• _EXERCISE_
The listing is to be reproduced exactly, excluding its pictures.

• _MATERIAL SUPPLIED_
* * * * *
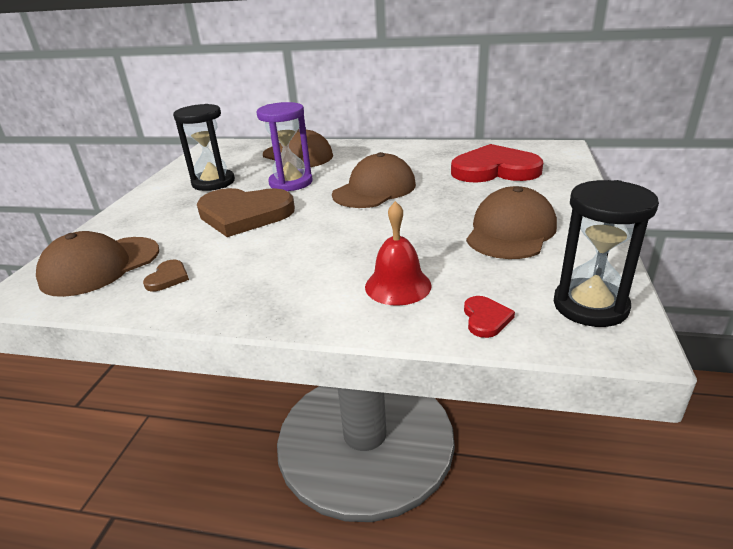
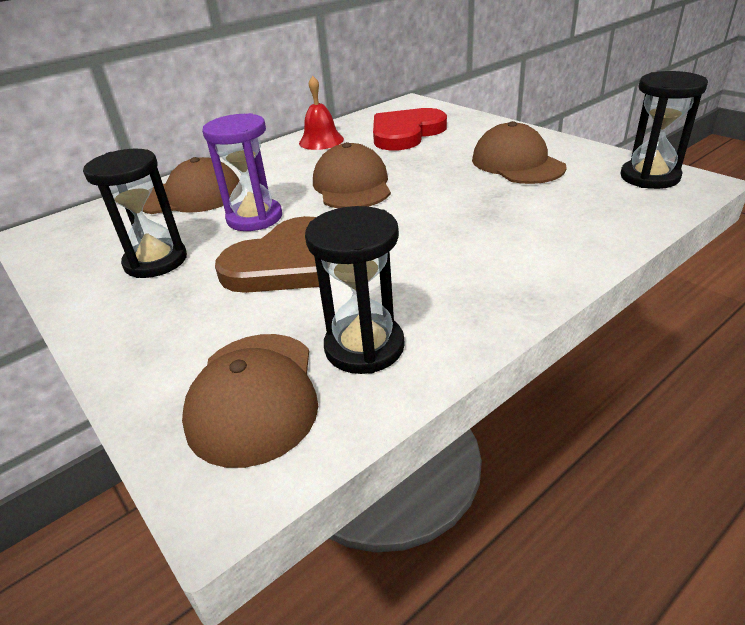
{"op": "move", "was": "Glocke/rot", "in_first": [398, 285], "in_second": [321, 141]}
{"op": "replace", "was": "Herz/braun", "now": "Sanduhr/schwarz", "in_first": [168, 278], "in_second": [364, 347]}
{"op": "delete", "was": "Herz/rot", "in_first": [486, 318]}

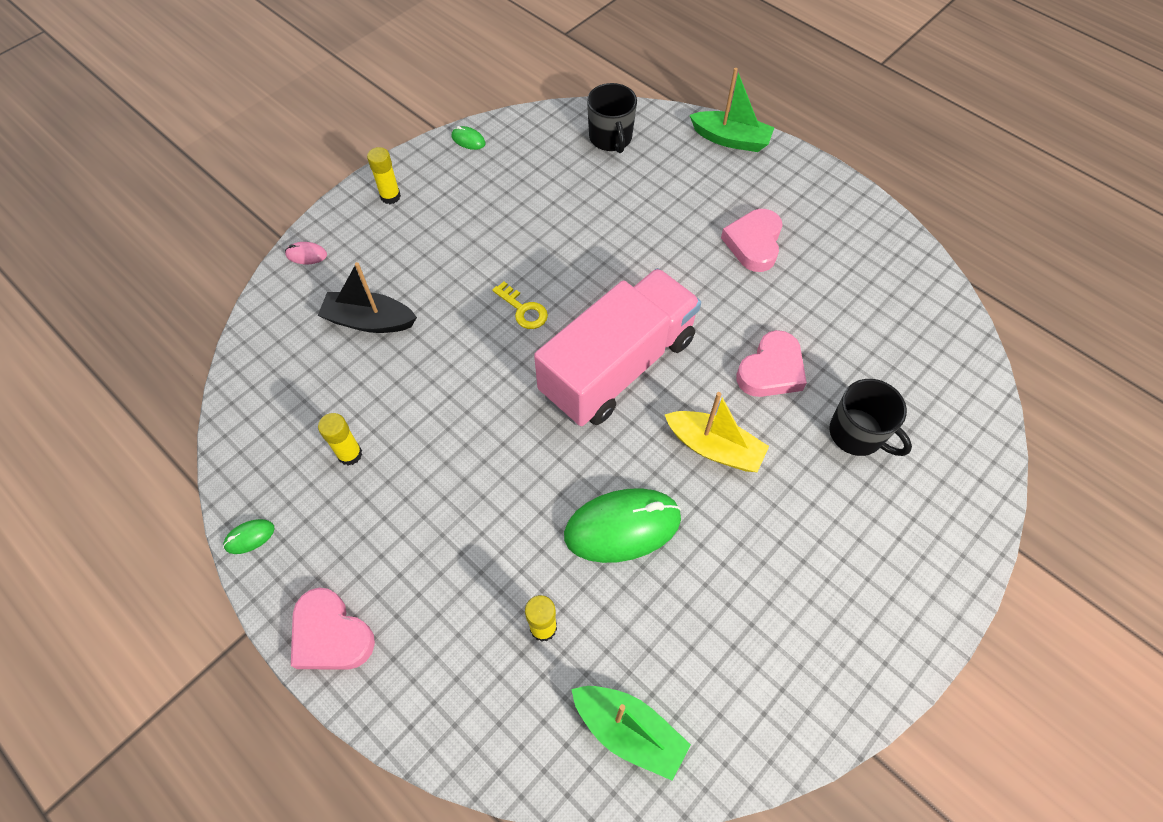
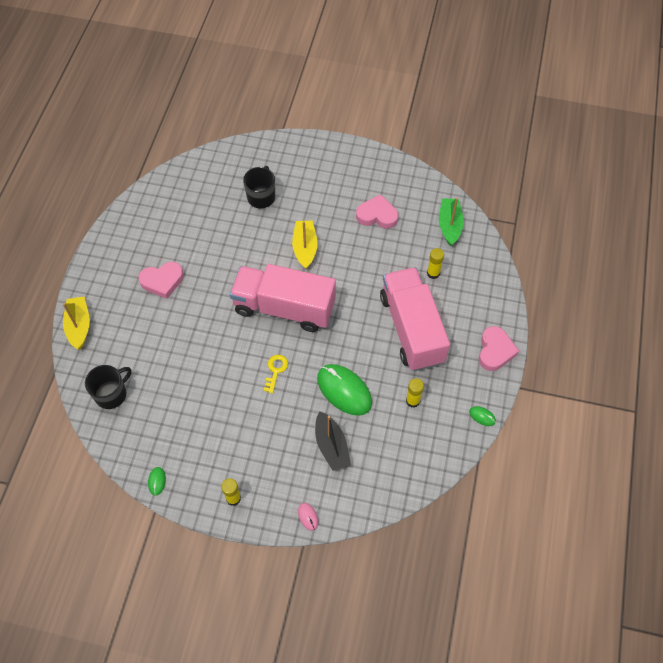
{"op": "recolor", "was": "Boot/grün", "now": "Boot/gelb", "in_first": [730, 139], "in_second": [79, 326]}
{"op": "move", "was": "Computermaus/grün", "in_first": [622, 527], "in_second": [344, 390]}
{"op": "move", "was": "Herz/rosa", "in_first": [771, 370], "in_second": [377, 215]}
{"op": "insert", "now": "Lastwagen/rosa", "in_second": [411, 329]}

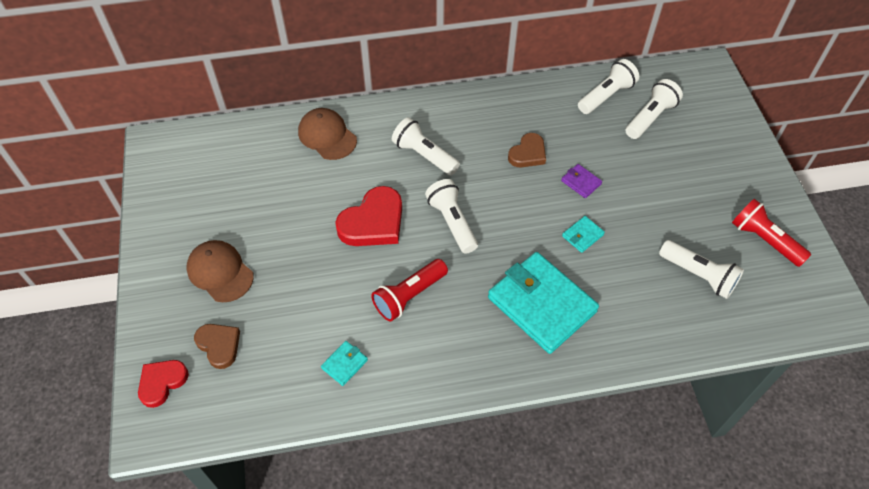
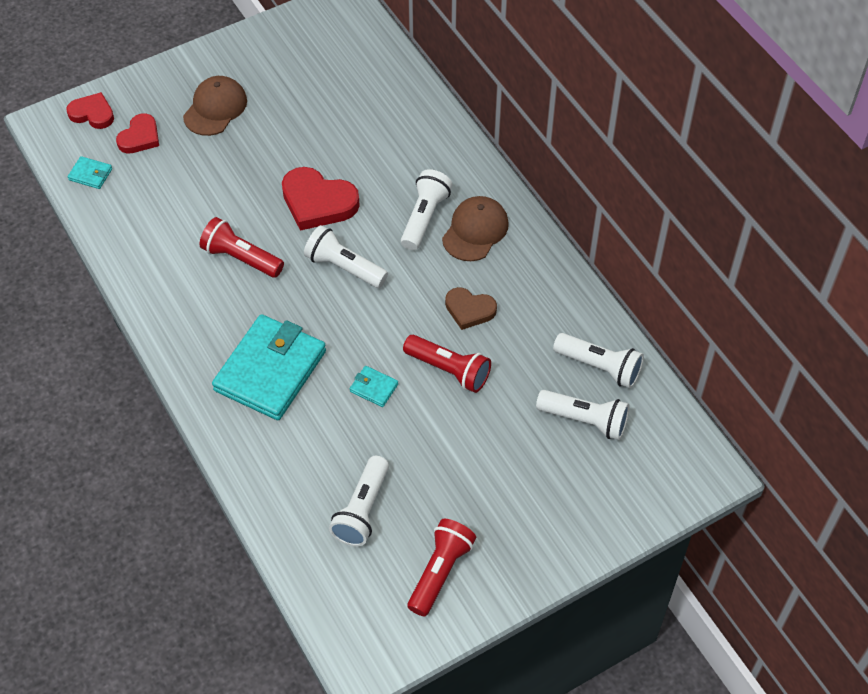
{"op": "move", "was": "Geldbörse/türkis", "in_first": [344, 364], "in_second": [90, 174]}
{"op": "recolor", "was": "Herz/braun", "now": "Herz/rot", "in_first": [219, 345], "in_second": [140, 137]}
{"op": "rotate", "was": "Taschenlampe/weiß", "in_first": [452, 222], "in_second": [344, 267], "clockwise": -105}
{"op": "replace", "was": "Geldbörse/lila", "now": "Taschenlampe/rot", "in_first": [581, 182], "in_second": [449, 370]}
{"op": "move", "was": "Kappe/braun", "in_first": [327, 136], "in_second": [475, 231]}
* * * * *
• _EXERCISE SOLUTION_
{"op": "move", "was": "Glocke/rot", "in_first": [398, 285], "in_second": [321, 141]}
{"op": "replace", "was": "Herz/braun", "now": "Sanduhr/schwarz", "in_first": [168, 278], "in_second": [364, 347]}
{"op": "delete", "was": "Herz/rot", "in_first": [486, 318]}

{"op": "recolor", "was": "Boot/grün", "now": "Boot/gelb", "in_first": [730, 139], "in_second": [79, 326]}
{"op": "move", "was": "Computermaus/grün", "in_first": [622, 527], "in_second": [344, 390]}
{"op": "move", "was": "Herz/rosa", "in_first": [771, 370], "in_second": [377, 215]}
{"op": "insert", "now": "Lastwagen/rosa", "in_second": [411, 329]}

{"op": "move", "was": "Geldbörse/türkis", "in_first": [344, 364], "in_second": [90, 174]}
{"op": "recolor", "was": "Herz/braun", "now": "Herz/rot", "in_first": [219, 345], "in_second": [140, 137]}
{"op": "rotate", "was": "Taschenlampe/weiß", "in_first": [452, 222], "in_second": [344, 267], "clockwise": -105}
{"op": "replace", "was": "Geldbörse/lila", "now": "Taschenlampe/rot", "in_first": [581, 182], "in_second": [449, 370]}
{"op": "move", "was": "Kappe/braun", "in_first": [327, 136], "in_second": [475, 231]}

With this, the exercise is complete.